(Data in this exercise Opens)
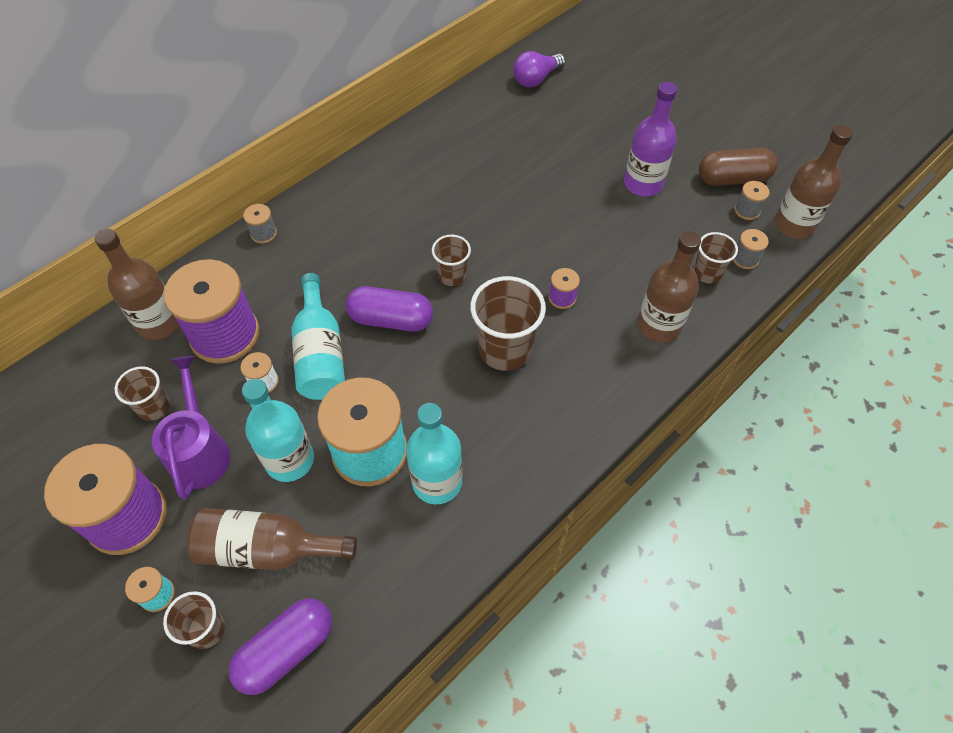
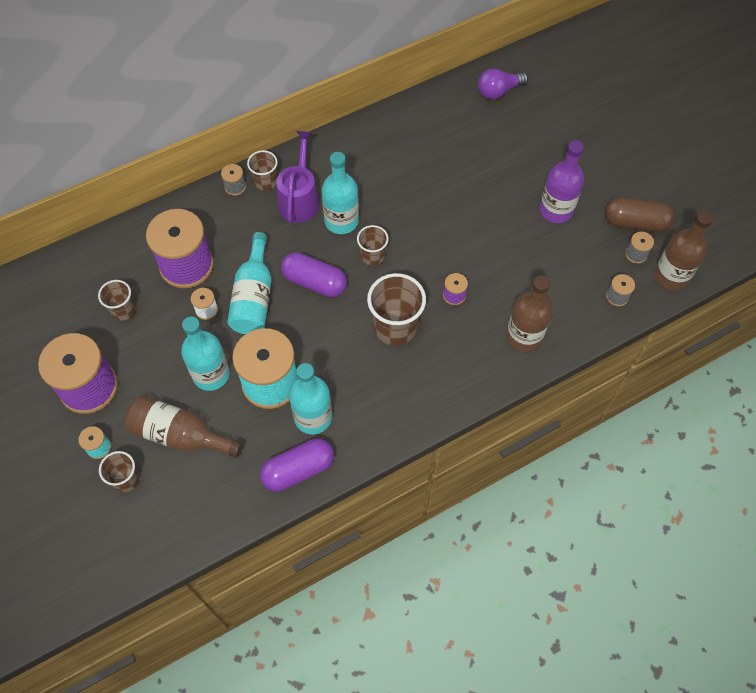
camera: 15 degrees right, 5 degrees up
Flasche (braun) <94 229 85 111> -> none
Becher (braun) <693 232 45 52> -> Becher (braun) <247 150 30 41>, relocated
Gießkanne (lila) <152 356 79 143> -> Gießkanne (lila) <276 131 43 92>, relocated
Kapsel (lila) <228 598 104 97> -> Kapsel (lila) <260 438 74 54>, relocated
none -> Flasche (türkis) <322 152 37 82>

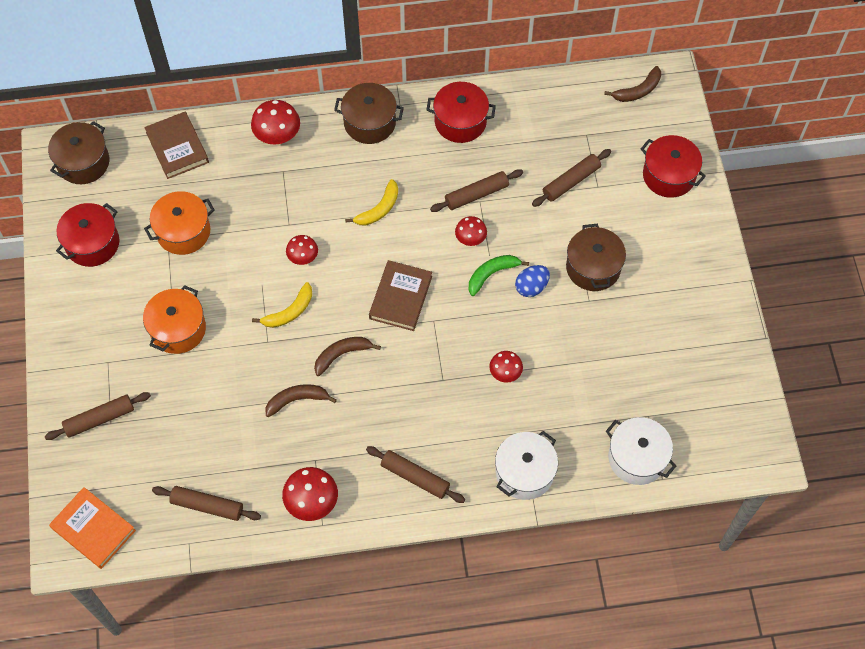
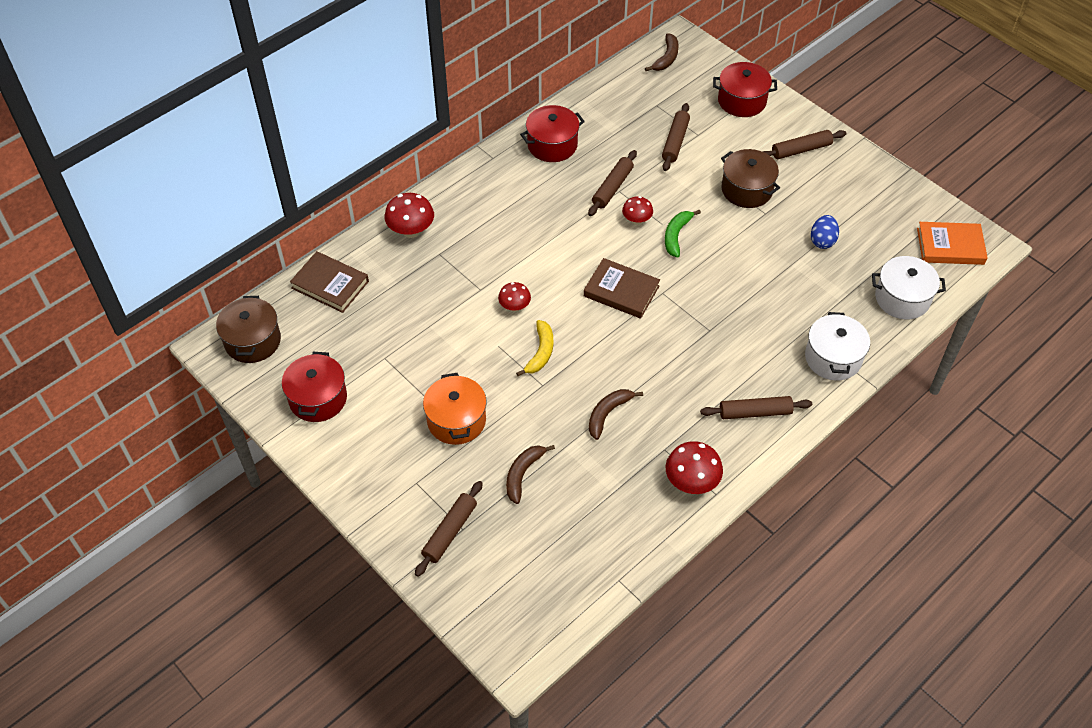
camera: 35 degrees left, 10 degrees down
Kochtopf (braun) <334 83 70 61> -> none
Banane (gelb) <345 179 53 47> -> none
Kochtopf (orange) <144 191 71 64> -> none
Buch (braun) <369 260 63 71> -> Buch (braun) <584 258 76 61>, 45 degrees counterclockwise
Ei (blau) <515 265 35 32> -> Ei (blau) <811 215 28 34>, relocated
Banane (braun) <314 337 67 39> -> Banane (braun) <506 445 49 59>, relocated
Pilz (rot) <489 351 34 32> -> none
Nudelholz (braun) <152 486 109 35> -> Nudelholz (braun) <762 130 85 29>, relocated
Buch (orange) <49 487 87 82> -> Buch (orange) <917 222 71 43>, relocated

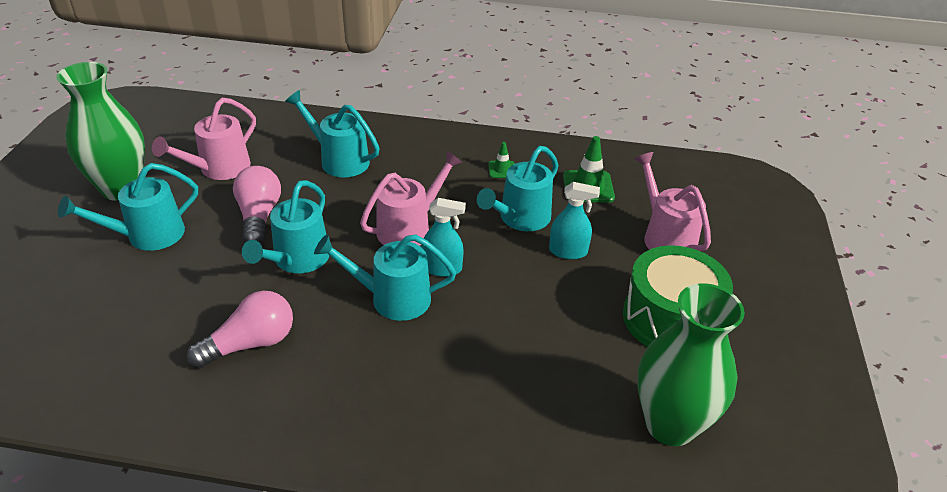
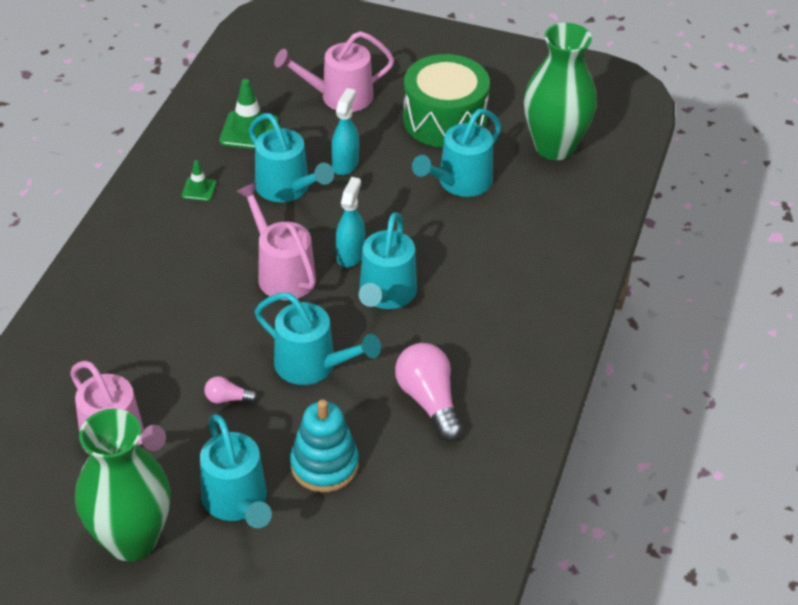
camera: 80 degrees left, 5 degrees up
Gießkanne (türkis) <285 90 95 87> -> Gießkanne (türkis) <412 109 89 88>, relocated
Glühbirne (rosa) <233 166 48 78> -> Glühbirne (rosa) <204 376 54 28>, x0.49
none -> Stapelspielzeug (türkis) <290 399 69 93>

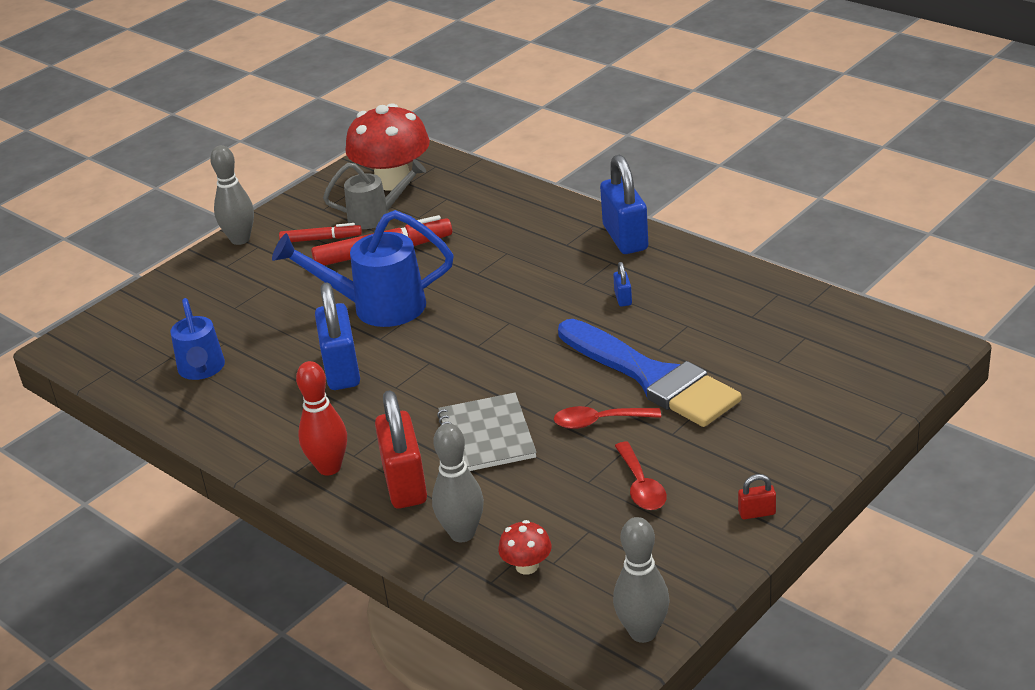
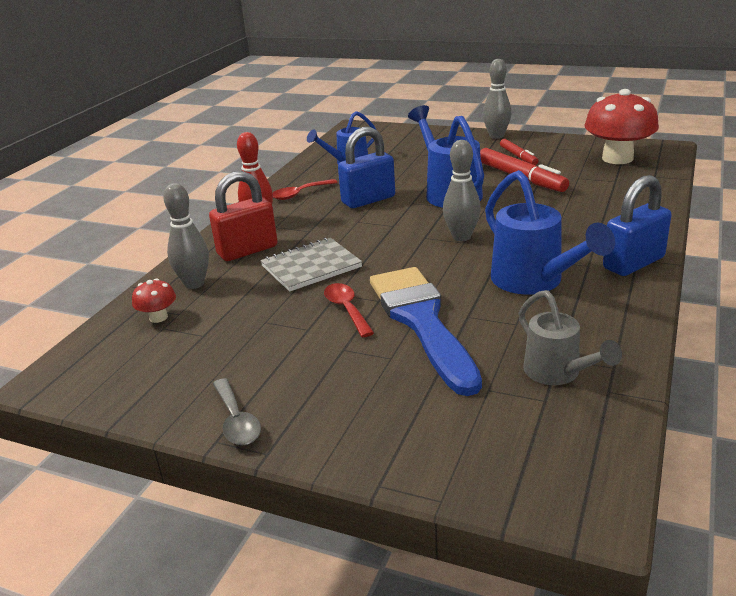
camera: 70 degrees right, 5 degrees down
Gießkanne (grau) <323 159 103 70> -> Gießkanne (grau) <518 290 104 95>, relocated
Vorhängeschloss (blau) <613 262 19 45> -> Gießkanne (blau) <485 170 130 125>
Pinsel (blau) <558 319 183 108> -> Pinsel (blau) <370 267 112 129>, 135 degrees clockwise
Löffel (rot) <615 442 52 68> -> Löffel (rot) <273 179 65 21>, relocated
Vorhängeschloss (rot) <738 474 38 45> -> Löffel (grau) <213 378 48 67>
Bowlingkegel (grau) <613 517 57 126> -> Bowlingkegel (grau) <443 140 38 101>, relocated

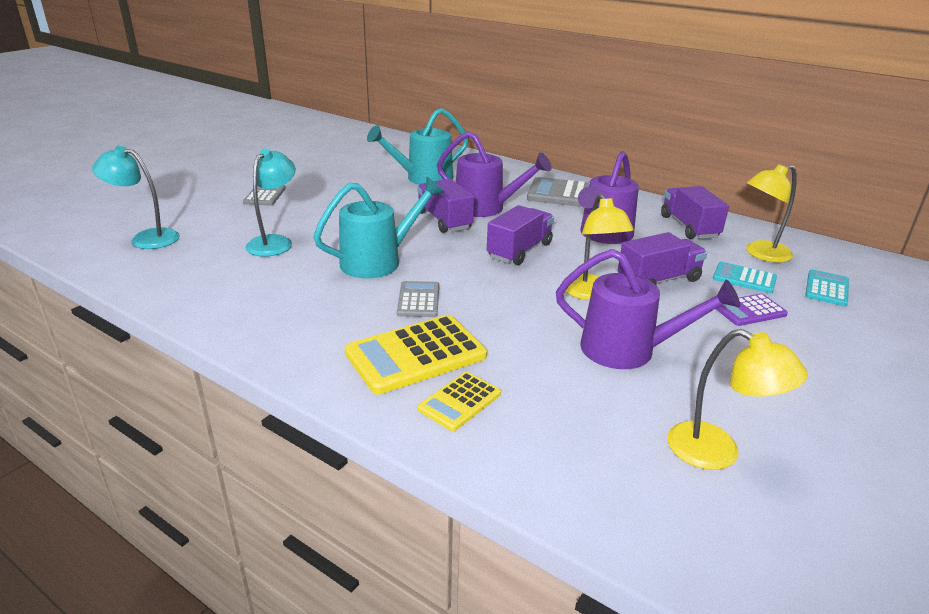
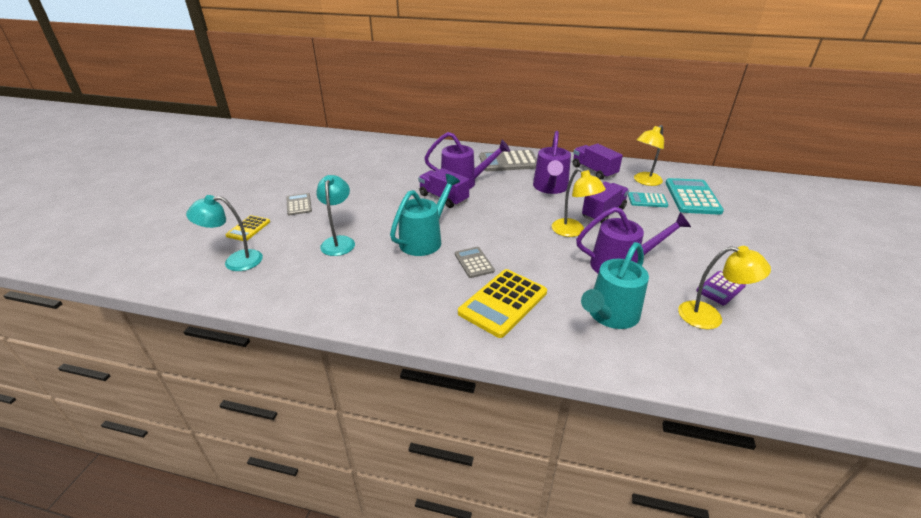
camera: 20 degrees left, 5 degrees up
Gießkanne (türkis) <367 108 101 77> -> Gießkanne (türkis) <581 242 68 87>, relocated
Lastwagen (lila) <487 205 67 60> -> none
Taschenrechner (türkis) <805 269 44 37> -> Taschenrechner (türkis) <665 178 59 37>, x1.78
Taschenrechner (lila) <716 294 72 32> -> Taschenrechner (lila) <696 271 50 34>, relocated
Taschenrechner (gelb) <418 372 83 59> -> Taschenrechner (gelb) <225 215 45 26>, relocated

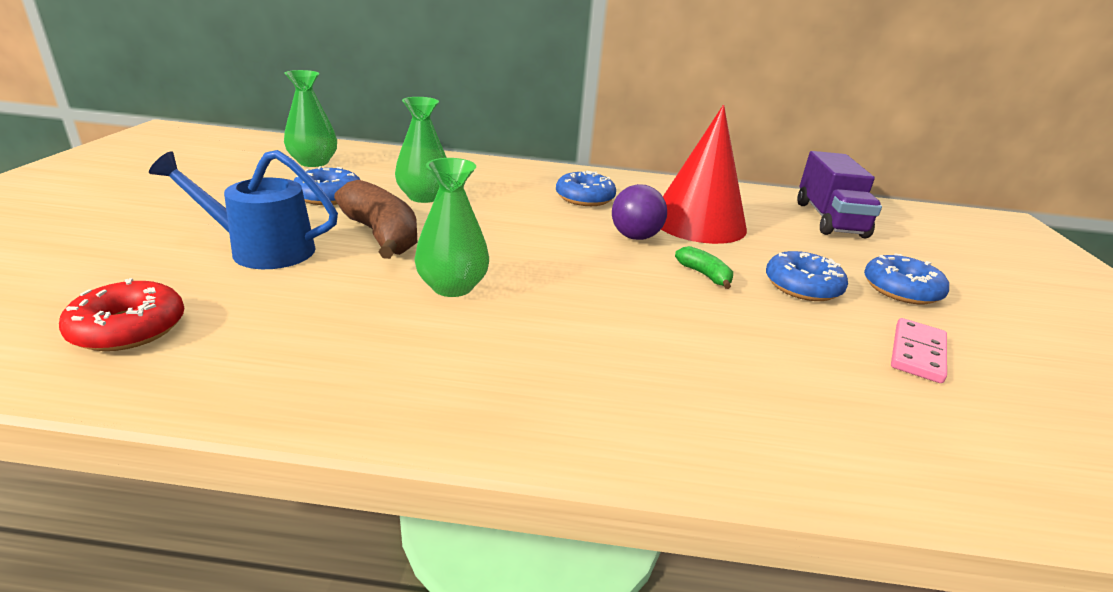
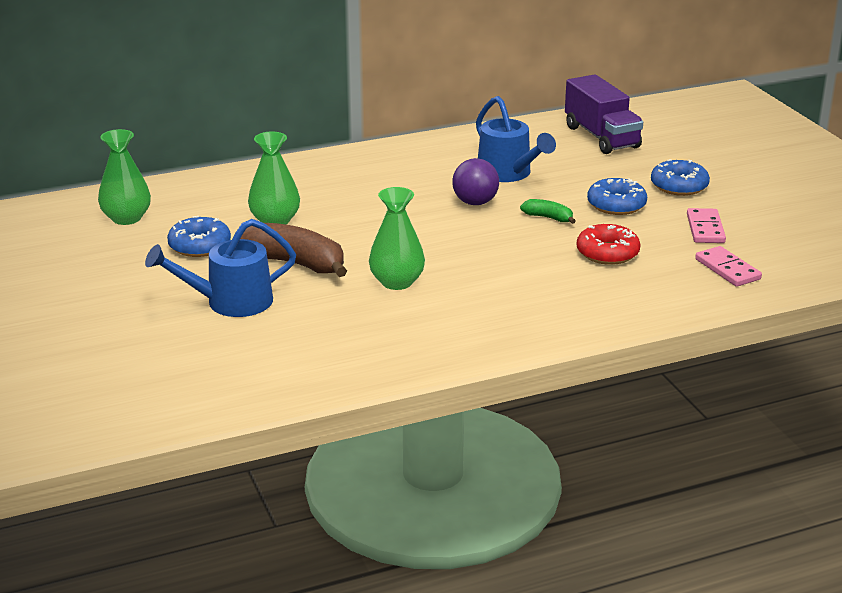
camera: 25 degrees left, 0 degrees up
Kegel (rot) <661 105 86 139> -> Gießkanne (blau) <476 96 80 86>
Donut (blau) <556 171 60 35> -> none
Donut (rot) <59 278 125 73> -> Donut (rot) <577 224 64 41>, relocated
none -> Dominostein (rosa) <695 246 67 41>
(Data in this exercise Closes)
= Task goal =
Please set down only the lines from the first line of the records above through the line that has "Kapsel (lila) <228", exactly, and not the pictures.

= Result of this task =
camera: 15 degrees right, 5 degrees up
Flasche (braun) <94 229 85 111> -> none
Becher (braun) <693 232 45 52> -> Becher (braun) <247 150 30 41>, relocated
Gießkanne (lila) <152 356 79 143> -> Gießkanne (lila) <276 131 43 92>, relocated
Kapsel (lila) <228 598 104 97> -> Kapsel (lila) <260 438 74 54>, relocated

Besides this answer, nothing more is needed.